▶ **Task to complete**
Exactly the lines from the one containing "blue brush: 1 -> 2" through the one containing "brown robot: 11 -> 6" in the listing below are to be copied, with the pictures left out.

▶ **Data for this task**
- - -

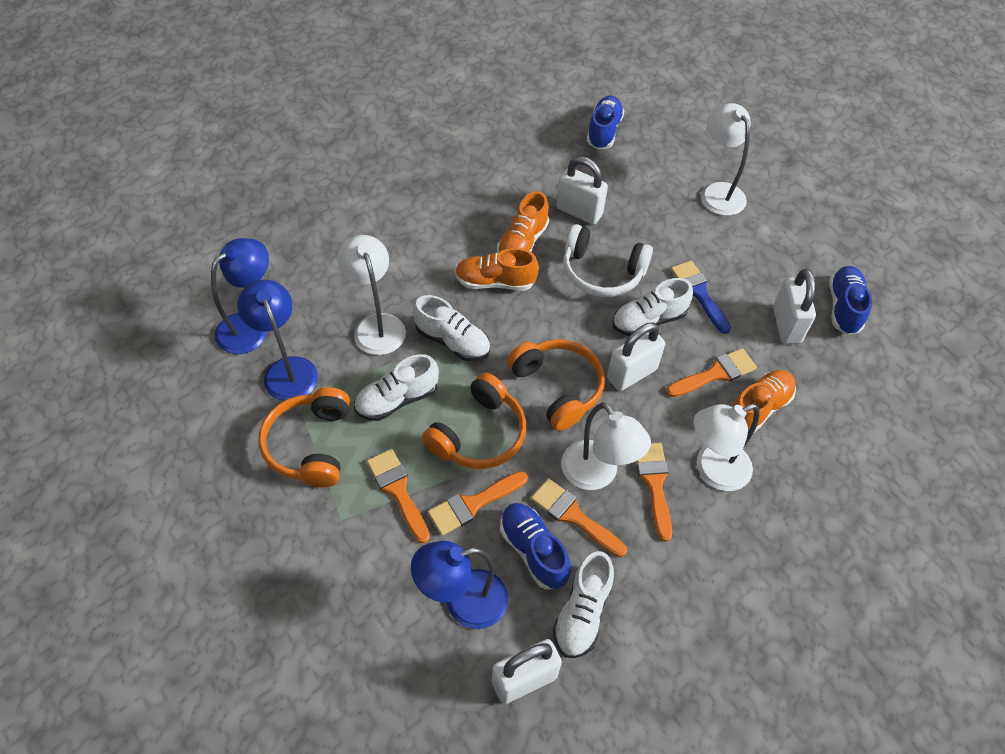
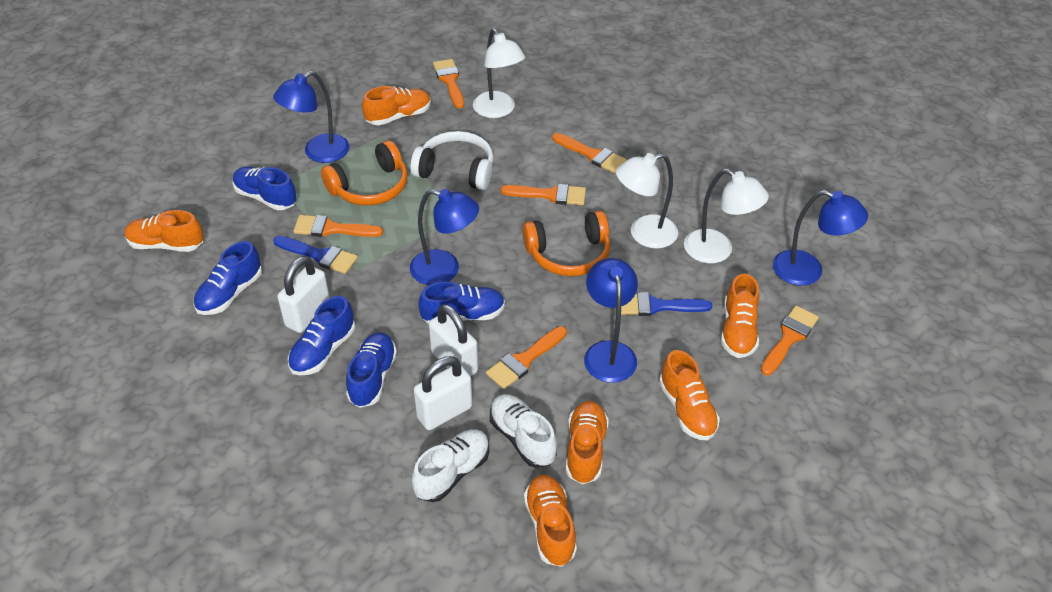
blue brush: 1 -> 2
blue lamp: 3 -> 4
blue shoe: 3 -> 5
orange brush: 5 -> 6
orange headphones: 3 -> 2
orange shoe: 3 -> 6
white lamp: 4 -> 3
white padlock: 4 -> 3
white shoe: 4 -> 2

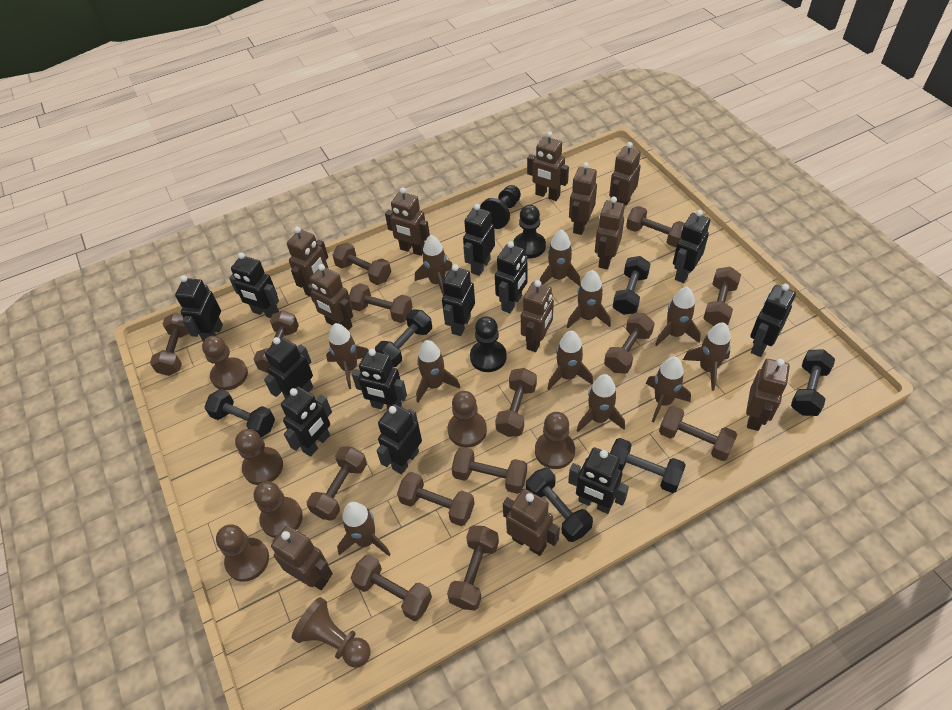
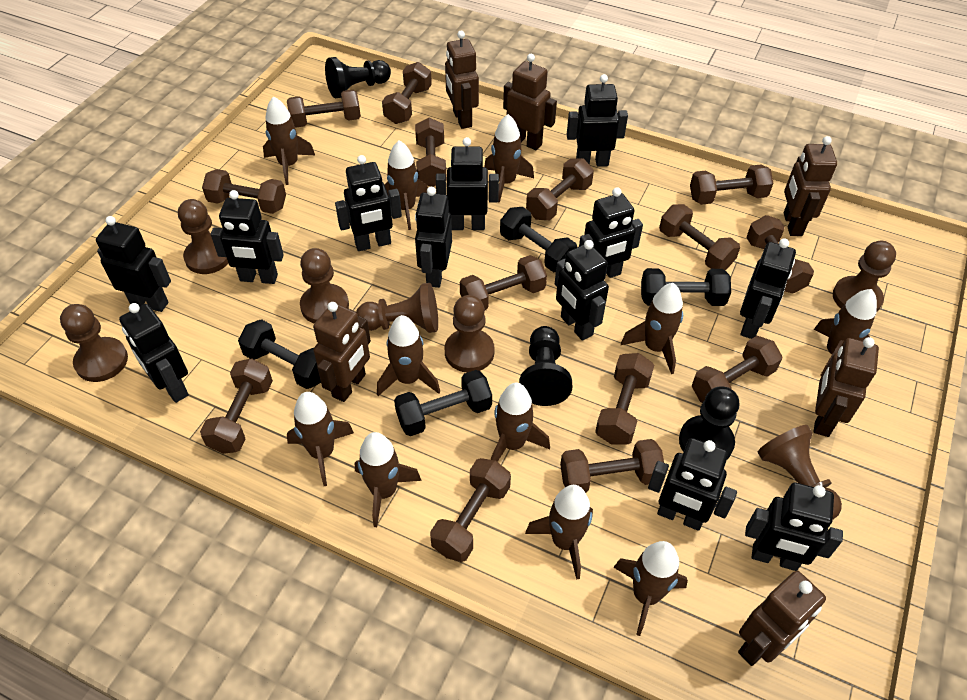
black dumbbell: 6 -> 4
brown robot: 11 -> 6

- - -

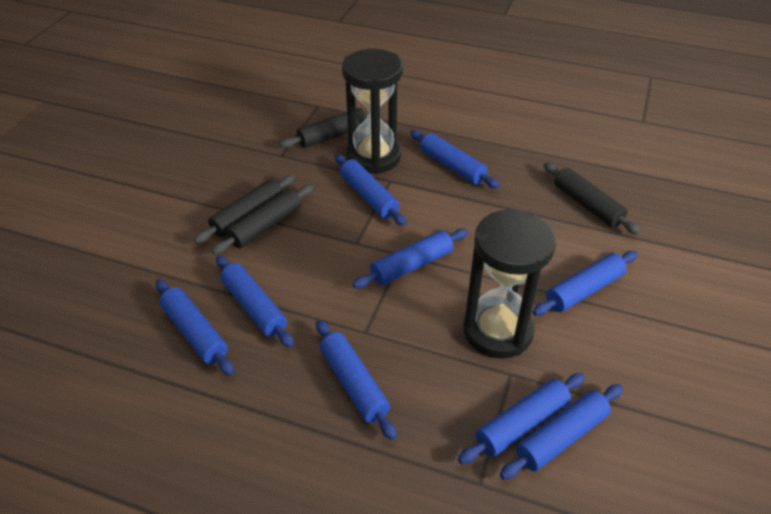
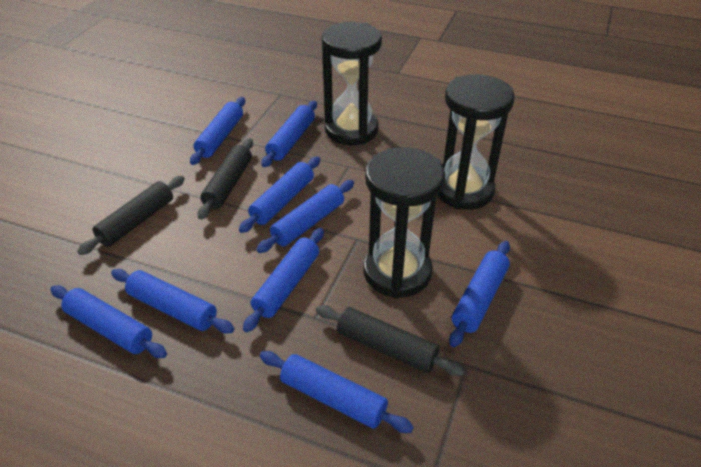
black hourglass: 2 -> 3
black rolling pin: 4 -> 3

- - -

▶ **Written response**
blue brush: 1 -> 2
blue lamp: 3 -> 4
blue shoe: 3 -> 5
orange brush: 5 -> 6
orange headphones: 3 -> 2
orange shoe: 3 -> 6
white lamp: 4 -> 3
white padlock: 4 -> 3
white shoe: 4 -> 2

black dumbbell: 6 -> 4
brown robot: 11 -> 6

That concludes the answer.